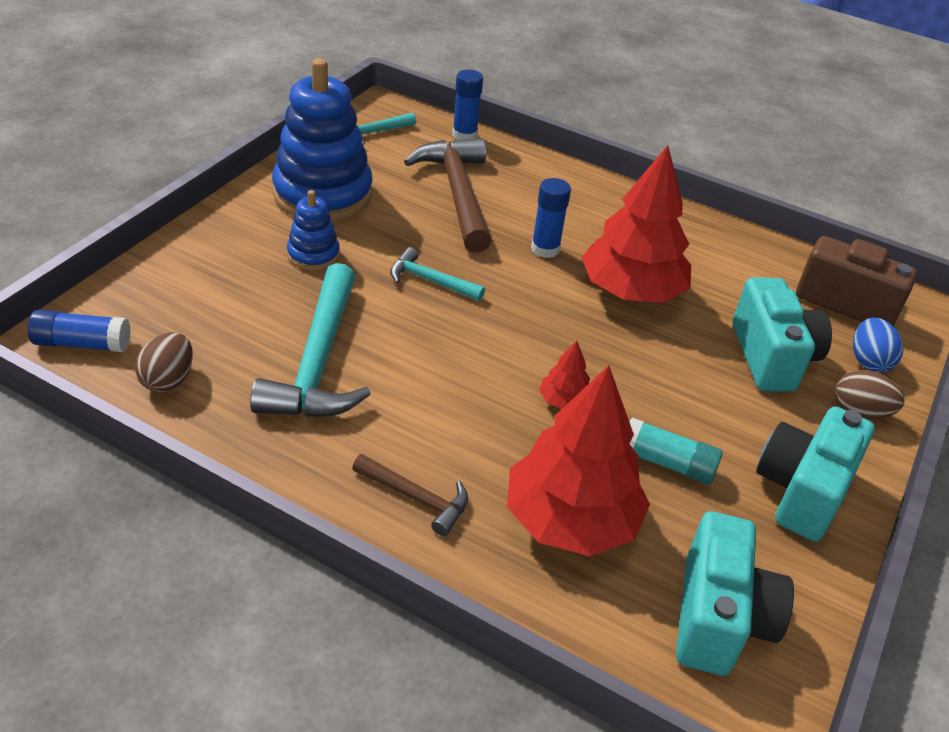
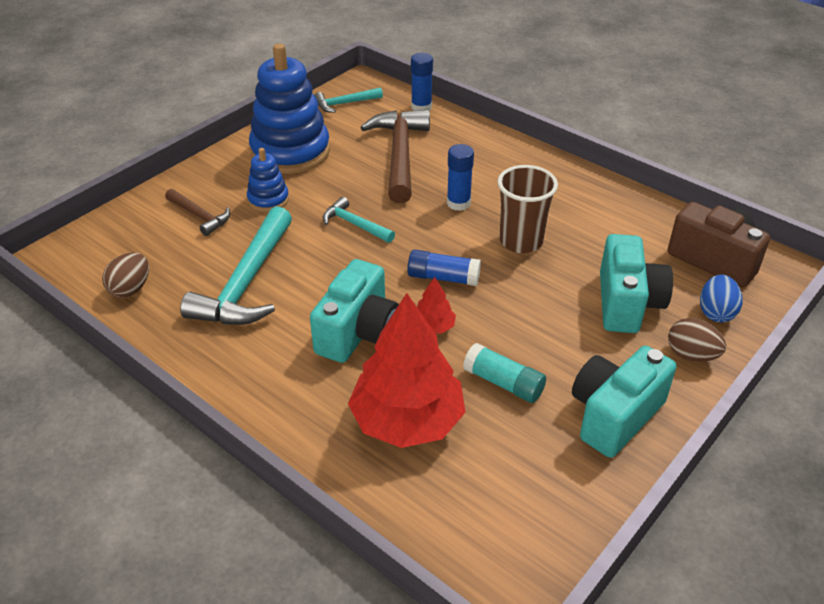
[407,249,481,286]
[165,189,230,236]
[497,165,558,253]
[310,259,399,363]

+-------+

Hand back the data above exactly, with no images.

:: YOUR RESPONSE ::
[407,249,481,286]
[165,189,230,236]
[497,165,558,253]
[310,259,399,363]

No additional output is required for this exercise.